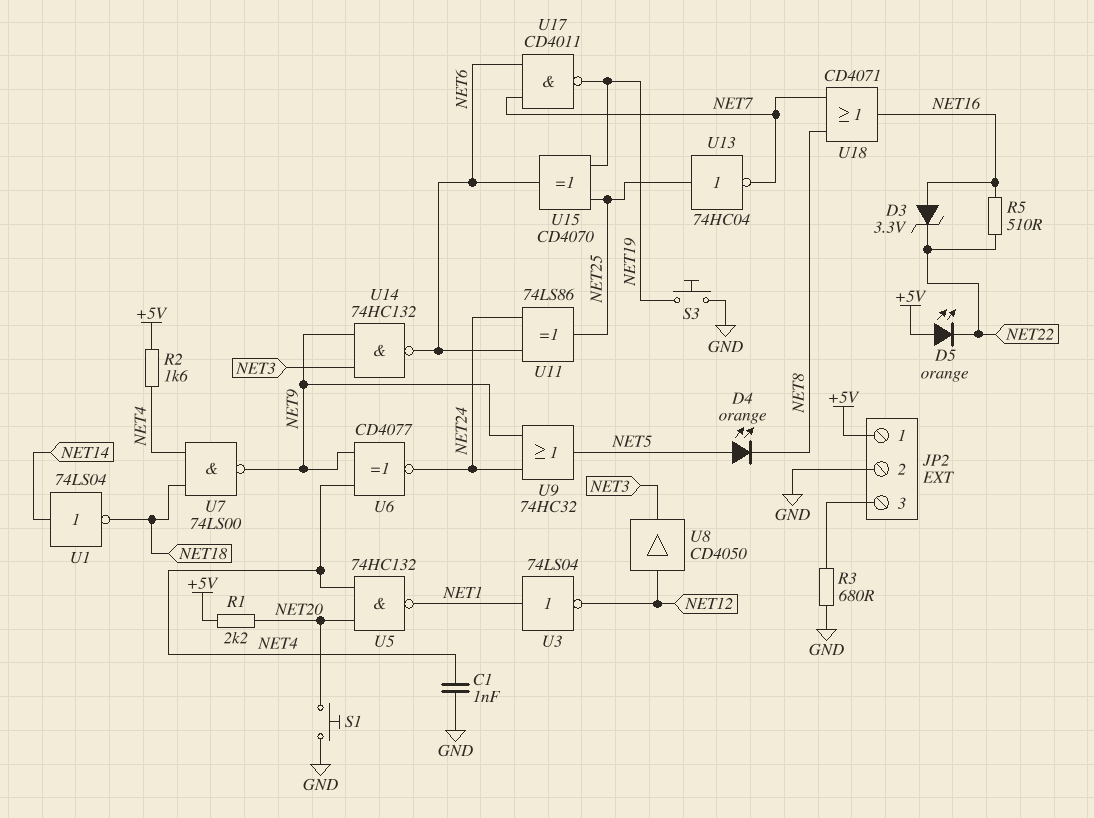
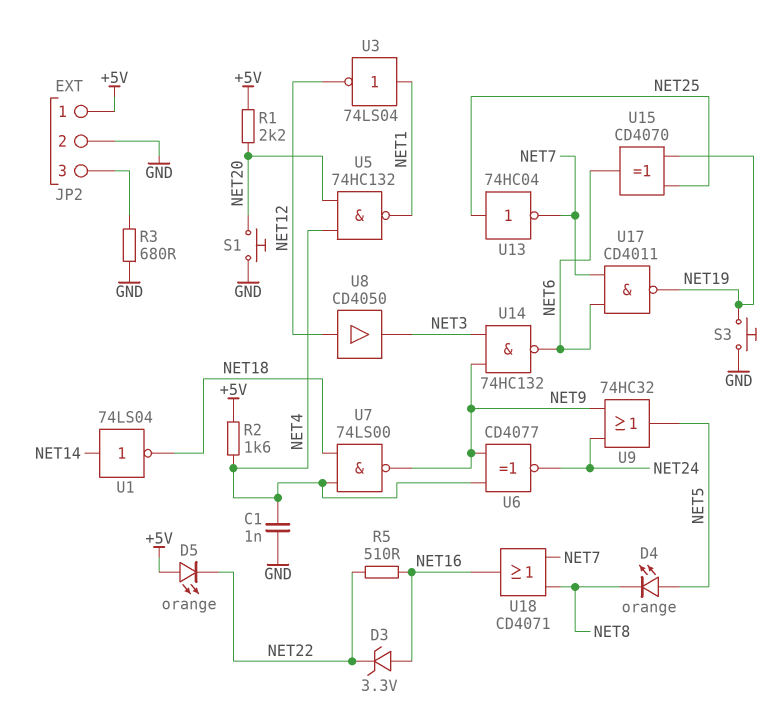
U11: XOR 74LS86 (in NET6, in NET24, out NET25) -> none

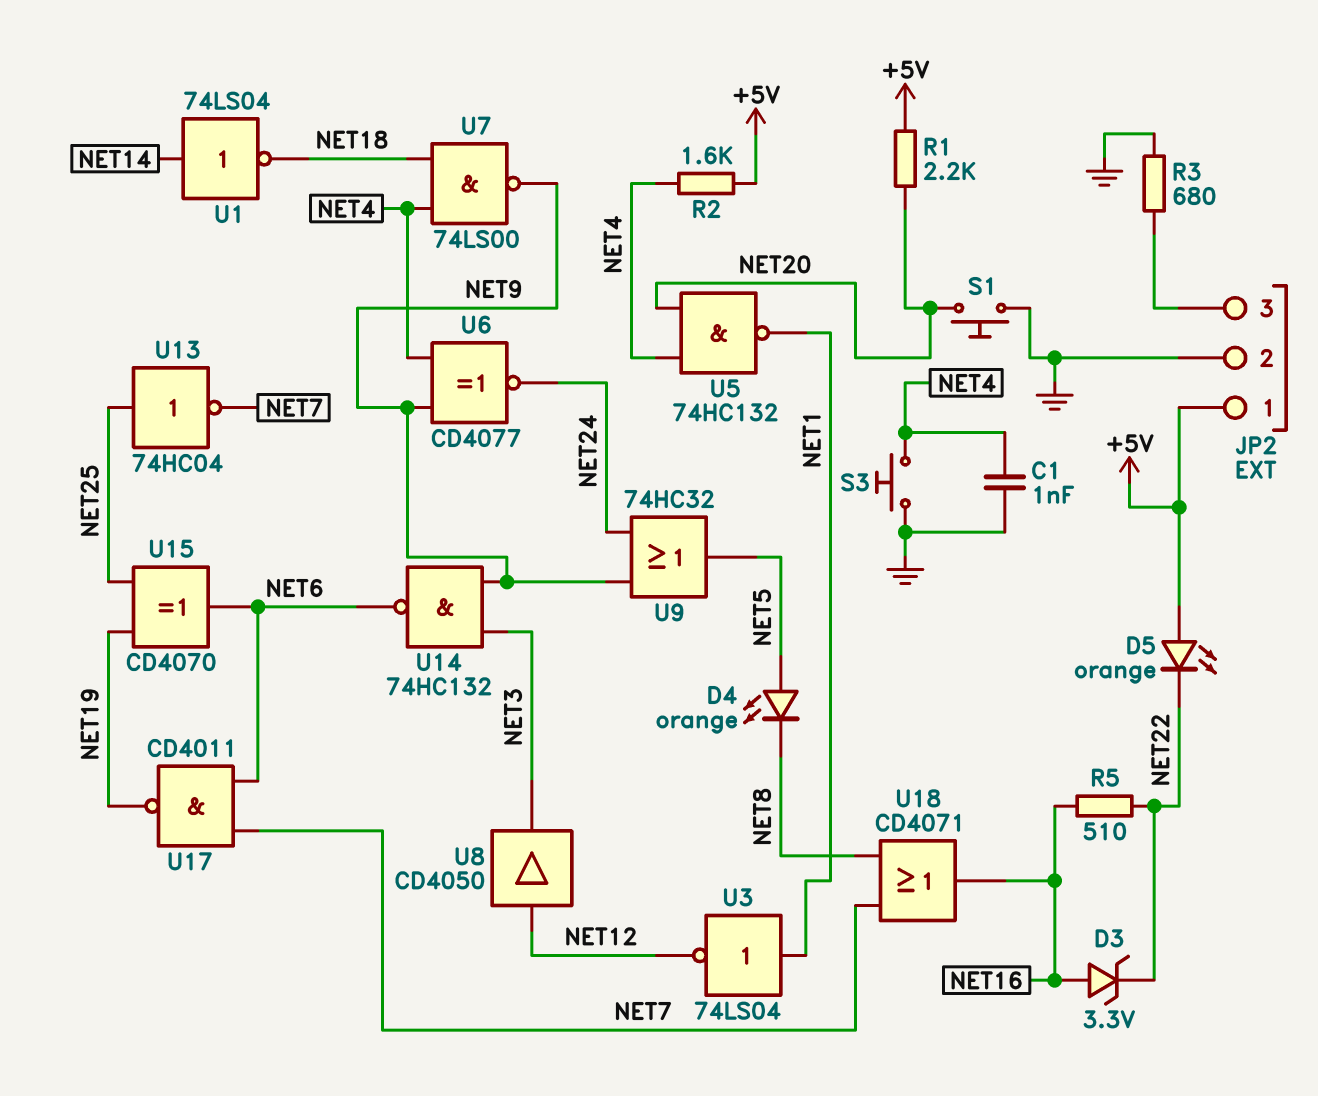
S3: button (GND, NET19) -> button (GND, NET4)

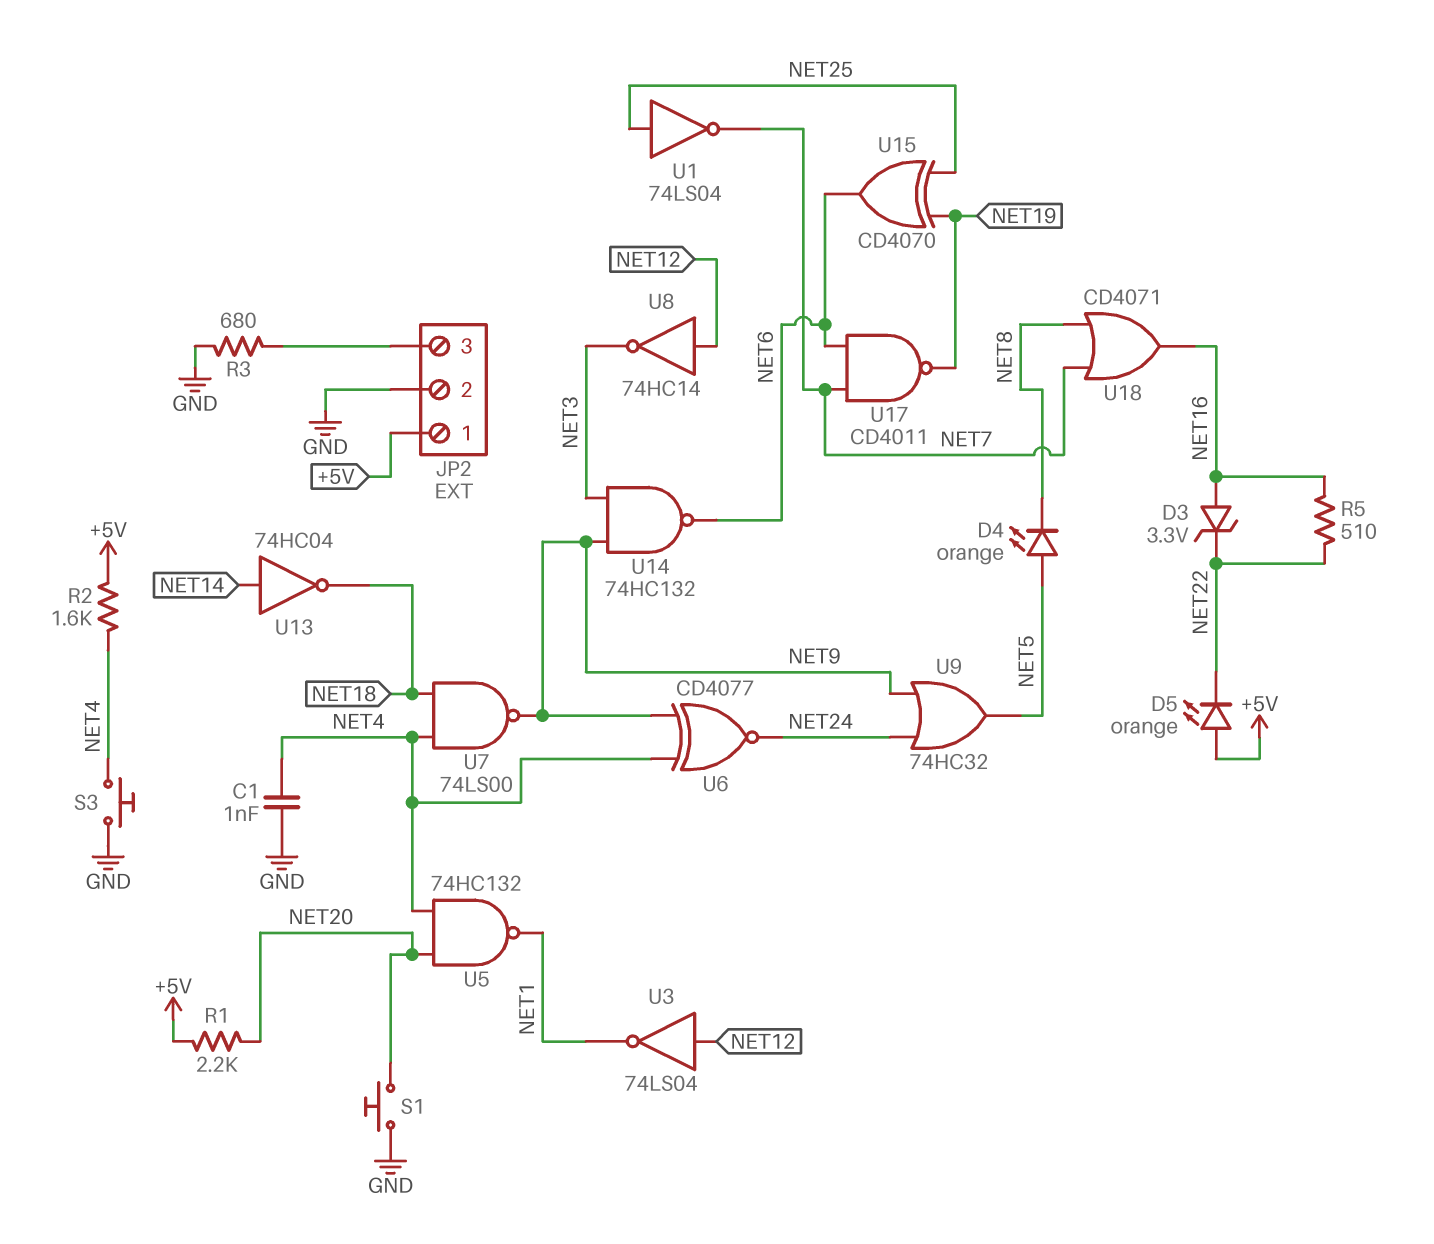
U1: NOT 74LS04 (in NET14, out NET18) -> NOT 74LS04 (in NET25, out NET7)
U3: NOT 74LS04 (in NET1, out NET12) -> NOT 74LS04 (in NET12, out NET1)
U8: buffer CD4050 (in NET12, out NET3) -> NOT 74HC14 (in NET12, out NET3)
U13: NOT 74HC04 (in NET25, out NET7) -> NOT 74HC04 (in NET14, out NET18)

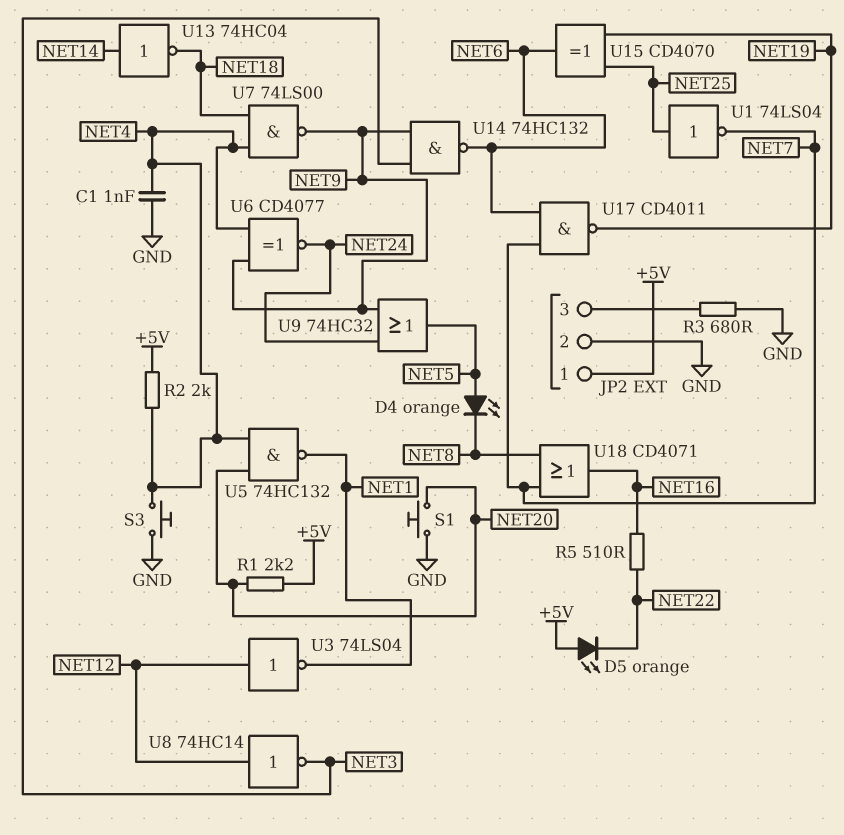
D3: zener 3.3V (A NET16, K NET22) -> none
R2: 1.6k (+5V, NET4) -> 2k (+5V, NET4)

________________________

**Work instruction**. Exclude all pictures and reproduce verbatim the lines running from the line that contains "U3: NOT 74LS04" to the end of the data above, both ends included.

**Exercise result**.
U3: NOT 74LS04 (in NET1, out NET12) -> NOT 74LS04 (in NET12, out NET1)
U8: buffer CD4050 (in NET12, out NET3) -> NOT 74HC14 (in NET12, out NET3)
U13: NOT 74HC04 (in NET25, out NET7) -> NOT 74HC04 (in NET14, out NET18)

D3: zener 3.3V (A NET16, K NET22) -> none
R2: 1.6k (+5V, NET4) -> 2k (+5V, NET4)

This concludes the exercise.